(Items listed in a dataset)
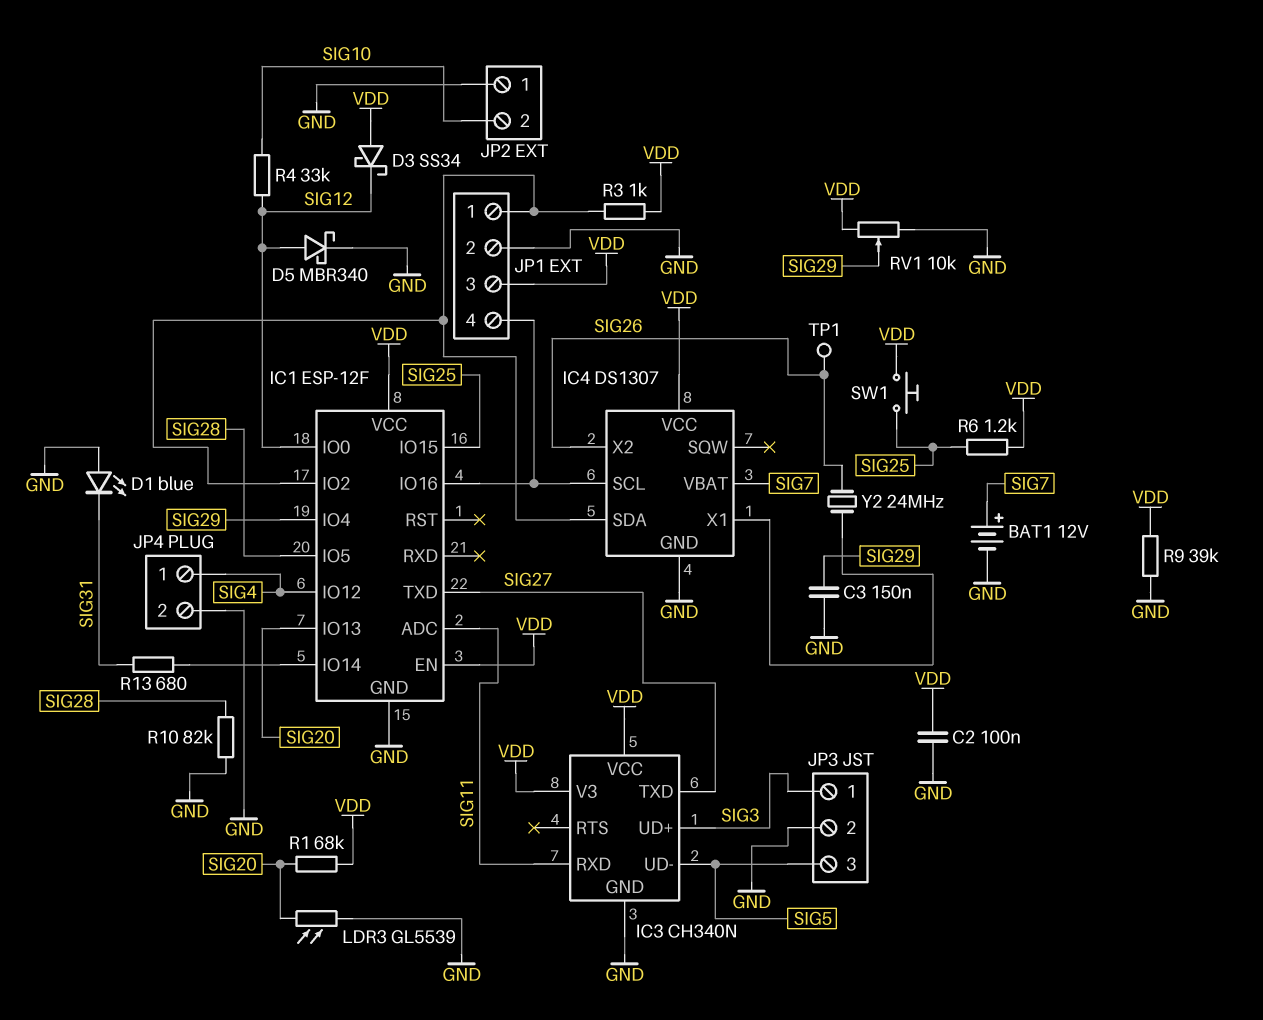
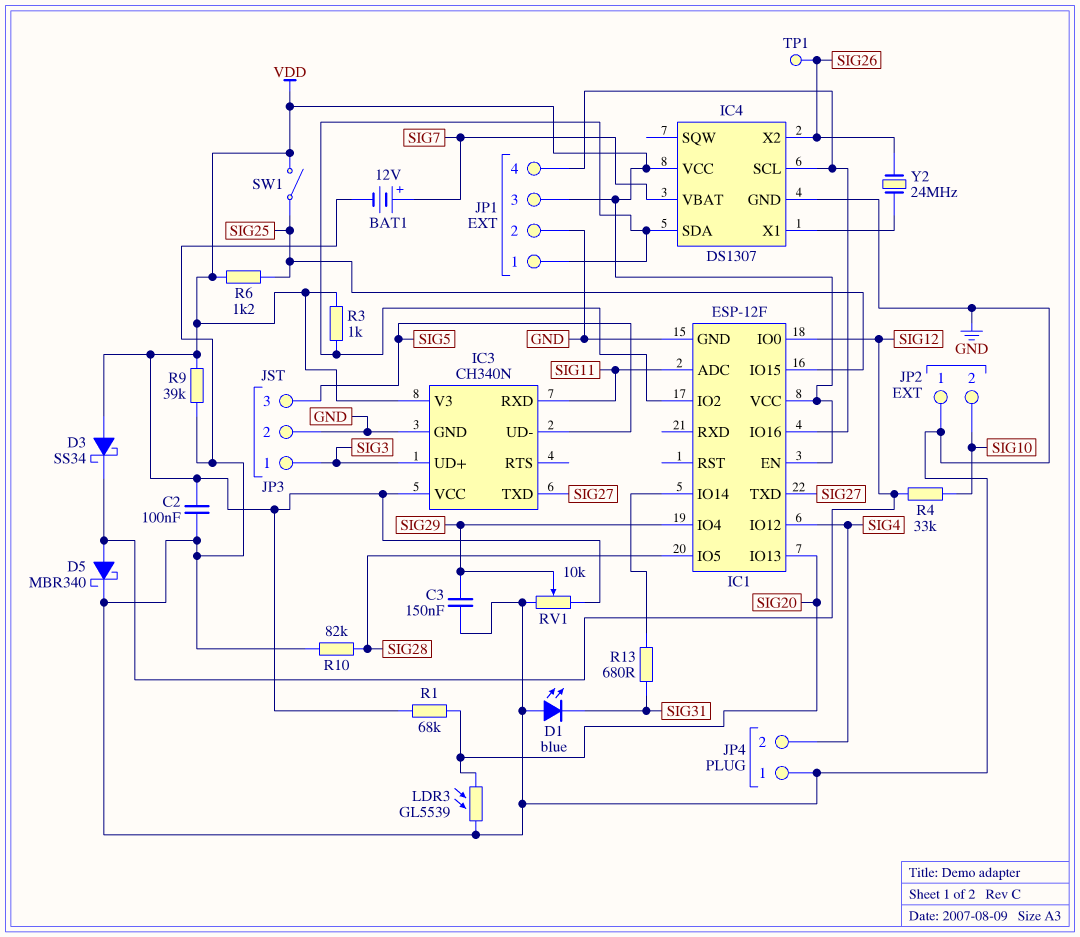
JP4 pin 1: SIG4 -> GND
JP4 pin 2: GND -> SIG4
SW1: button (SIG25, VDD) -> switch (SIG25, VDD)

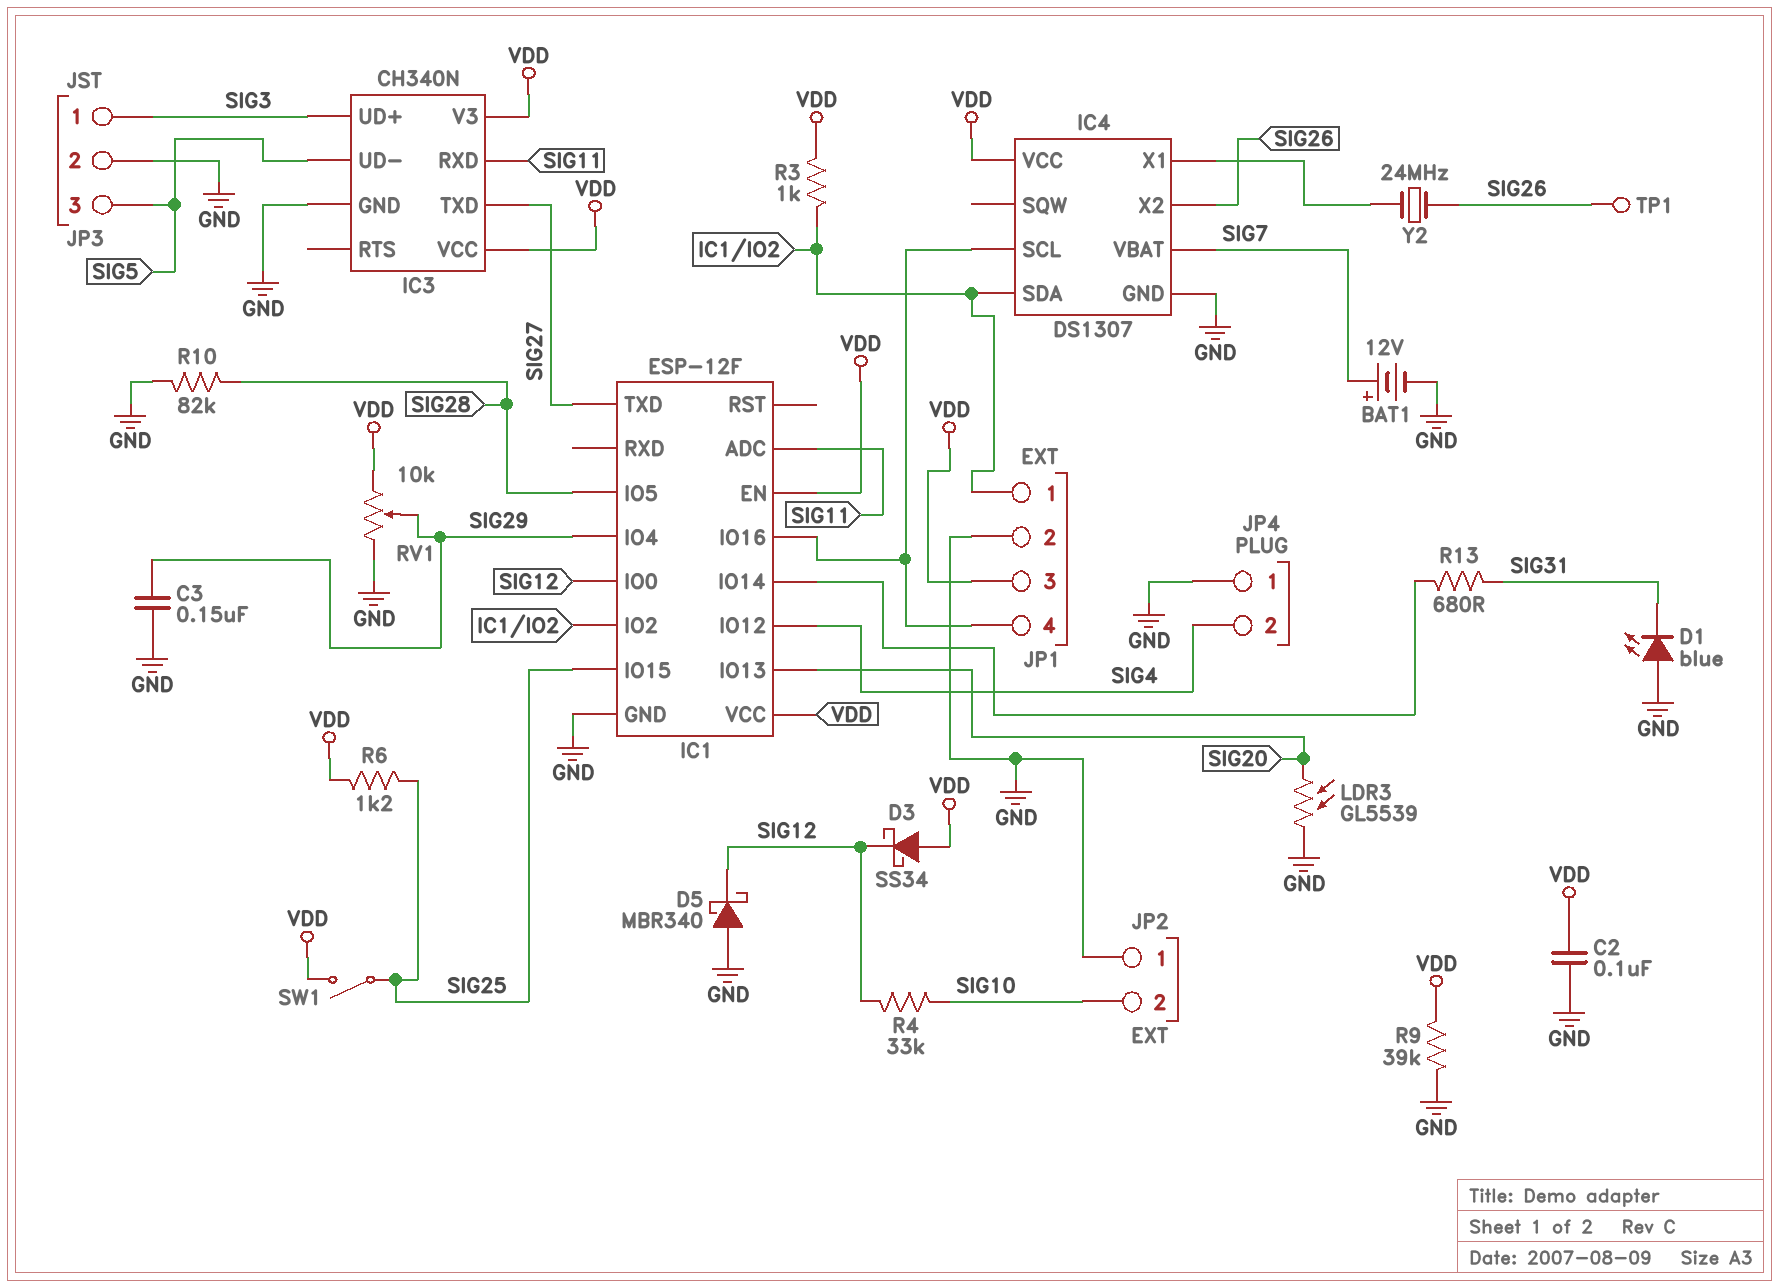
D5: schottky MBR340 (A SIG12, K GND) -> schottky MBR340 (A GND, K SIG12)
R1: 68k (SIG20, VDD) -> none

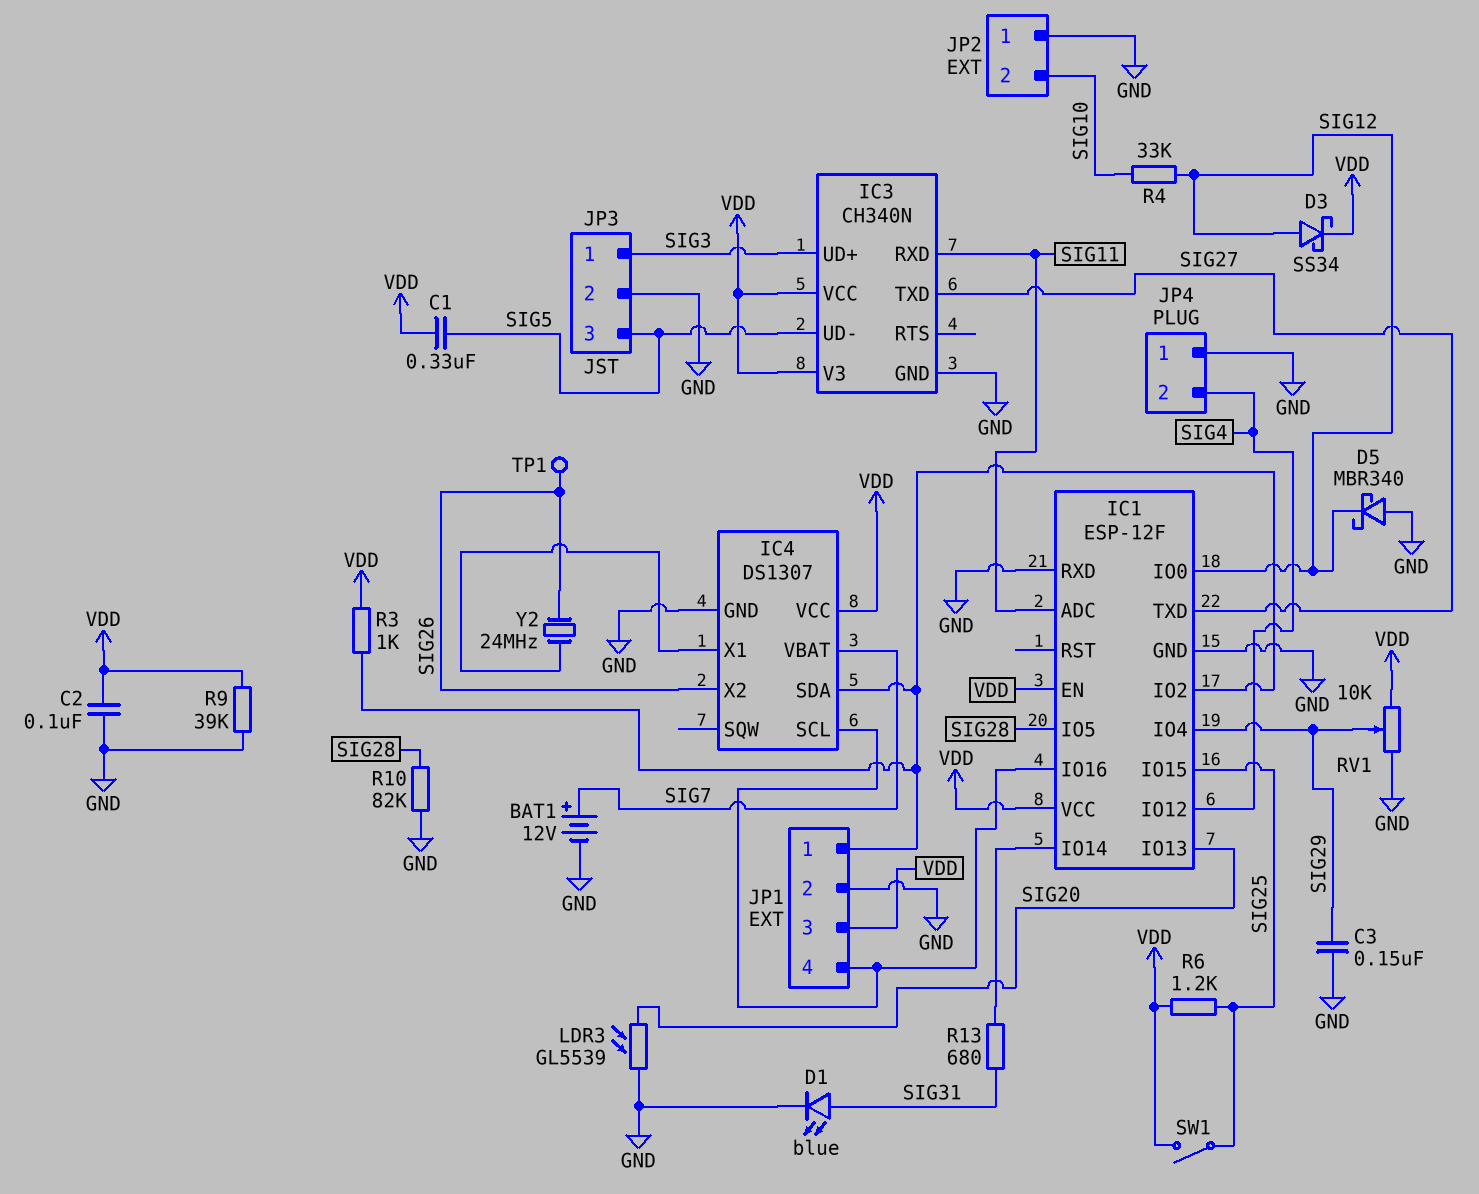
C1: none -> 330nF (SIG5, VDD)
D1: LED blue (A GND, K SIG31) -> LED blue (A SIG31, K GND)
D3: schottky SS34 (A VDD, K SIG12) -> schottky SS34 (A SIG12, K VDD)
IC1 pin RXD: none -> GND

• **What this task involves**:
No pictures belong in the answer. It must repeat exactly the lines from the line with "D5: schottky MBR340" through the final line of the records.

• **Exercise response**:
D5: schottky MBR340 (A SIG12, K GND) -> schottky MBR340 (A GND, K SIG12)
R1: 68k (SIG20, VDD) -> none

C1: none -> 330nF (SIG5, VDD)
D1: LED blue (A GND, K SIG31) -> LED blue (A SIG31, K GND)
D3: schottky SS34 (A VDD, K SIG12) -> schottky SS34 (A SIG12, K VDD)
IC1 pin RXD: none -> GND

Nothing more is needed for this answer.